Records drawn from a dataset
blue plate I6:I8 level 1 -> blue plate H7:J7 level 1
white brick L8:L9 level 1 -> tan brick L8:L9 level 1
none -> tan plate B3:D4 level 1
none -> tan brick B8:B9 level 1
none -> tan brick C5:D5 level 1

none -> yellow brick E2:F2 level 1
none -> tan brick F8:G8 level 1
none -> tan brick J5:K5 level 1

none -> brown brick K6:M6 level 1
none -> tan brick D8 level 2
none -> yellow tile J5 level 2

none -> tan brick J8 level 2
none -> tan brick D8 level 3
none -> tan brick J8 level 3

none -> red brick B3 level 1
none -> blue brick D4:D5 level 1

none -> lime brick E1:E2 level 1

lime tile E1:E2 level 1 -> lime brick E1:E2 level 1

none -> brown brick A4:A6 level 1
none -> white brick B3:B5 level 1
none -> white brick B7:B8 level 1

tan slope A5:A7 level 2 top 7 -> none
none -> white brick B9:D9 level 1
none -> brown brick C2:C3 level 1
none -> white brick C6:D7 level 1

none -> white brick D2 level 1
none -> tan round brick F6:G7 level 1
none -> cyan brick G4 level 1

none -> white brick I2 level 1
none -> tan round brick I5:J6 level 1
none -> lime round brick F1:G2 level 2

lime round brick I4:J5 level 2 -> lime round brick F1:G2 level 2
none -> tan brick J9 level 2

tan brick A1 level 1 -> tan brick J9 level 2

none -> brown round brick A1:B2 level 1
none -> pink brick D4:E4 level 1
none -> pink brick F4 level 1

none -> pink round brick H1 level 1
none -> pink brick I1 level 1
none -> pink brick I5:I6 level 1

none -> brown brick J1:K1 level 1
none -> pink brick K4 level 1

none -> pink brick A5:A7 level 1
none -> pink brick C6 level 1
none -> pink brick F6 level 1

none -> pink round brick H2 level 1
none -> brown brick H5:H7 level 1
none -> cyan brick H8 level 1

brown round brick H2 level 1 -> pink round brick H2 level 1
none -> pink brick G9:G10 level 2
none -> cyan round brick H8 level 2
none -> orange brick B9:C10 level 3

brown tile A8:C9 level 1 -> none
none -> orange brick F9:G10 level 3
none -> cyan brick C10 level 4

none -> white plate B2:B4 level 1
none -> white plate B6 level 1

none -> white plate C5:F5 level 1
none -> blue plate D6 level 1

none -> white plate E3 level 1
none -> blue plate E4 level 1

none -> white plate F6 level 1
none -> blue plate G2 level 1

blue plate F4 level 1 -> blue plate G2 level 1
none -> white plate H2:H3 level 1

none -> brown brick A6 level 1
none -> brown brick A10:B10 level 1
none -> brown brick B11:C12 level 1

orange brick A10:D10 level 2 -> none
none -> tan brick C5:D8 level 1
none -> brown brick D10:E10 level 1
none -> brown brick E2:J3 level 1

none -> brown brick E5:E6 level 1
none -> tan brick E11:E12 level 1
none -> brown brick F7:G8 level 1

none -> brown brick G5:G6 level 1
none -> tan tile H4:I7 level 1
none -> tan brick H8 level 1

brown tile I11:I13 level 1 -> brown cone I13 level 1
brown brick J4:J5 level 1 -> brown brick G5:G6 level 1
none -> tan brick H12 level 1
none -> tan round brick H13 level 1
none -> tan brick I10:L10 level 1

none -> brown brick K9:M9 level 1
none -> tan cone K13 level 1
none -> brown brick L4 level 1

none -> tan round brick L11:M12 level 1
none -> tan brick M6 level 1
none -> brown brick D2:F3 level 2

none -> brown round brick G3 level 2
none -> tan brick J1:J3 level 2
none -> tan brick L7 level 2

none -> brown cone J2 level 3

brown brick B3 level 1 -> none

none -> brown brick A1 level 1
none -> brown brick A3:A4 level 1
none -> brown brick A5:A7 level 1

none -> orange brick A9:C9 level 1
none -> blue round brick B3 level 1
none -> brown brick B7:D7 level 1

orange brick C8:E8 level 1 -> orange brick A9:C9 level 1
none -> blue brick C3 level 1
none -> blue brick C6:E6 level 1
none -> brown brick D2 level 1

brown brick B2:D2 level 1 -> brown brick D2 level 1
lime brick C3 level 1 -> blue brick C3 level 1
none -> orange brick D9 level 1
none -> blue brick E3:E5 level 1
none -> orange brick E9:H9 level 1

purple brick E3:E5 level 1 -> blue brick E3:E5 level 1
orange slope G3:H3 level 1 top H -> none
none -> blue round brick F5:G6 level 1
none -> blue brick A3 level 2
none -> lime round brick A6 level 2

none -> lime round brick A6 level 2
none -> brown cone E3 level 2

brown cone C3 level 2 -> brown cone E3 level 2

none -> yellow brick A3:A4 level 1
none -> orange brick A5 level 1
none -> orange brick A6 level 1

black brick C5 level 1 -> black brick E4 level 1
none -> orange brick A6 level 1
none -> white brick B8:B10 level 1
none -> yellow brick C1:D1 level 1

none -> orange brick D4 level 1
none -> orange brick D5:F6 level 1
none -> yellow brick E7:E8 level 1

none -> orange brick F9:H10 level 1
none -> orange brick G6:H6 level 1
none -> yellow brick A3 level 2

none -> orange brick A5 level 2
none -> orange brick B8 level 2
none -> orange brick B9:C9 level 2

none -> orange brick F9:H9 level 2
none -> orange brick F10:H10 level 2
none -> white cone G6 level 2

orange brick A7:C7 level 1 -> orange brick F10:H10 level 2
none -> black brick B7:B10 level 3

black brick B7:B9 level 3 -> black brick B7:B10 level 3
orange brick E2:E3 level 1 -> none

- [How to complete this task] Check each line above for the string "cone", then copy the ones that have it.

- [Result of the task]
brown tile I11:I13 level 1 -> brown cone I13 level 1
none -> tan cone K13 level 1
none -> brown cone J2 level 3
none -> brown cone E3 level 2
brown cone C3 level 2 -> brown cone E3 level 2
none -> white cone G6 level 2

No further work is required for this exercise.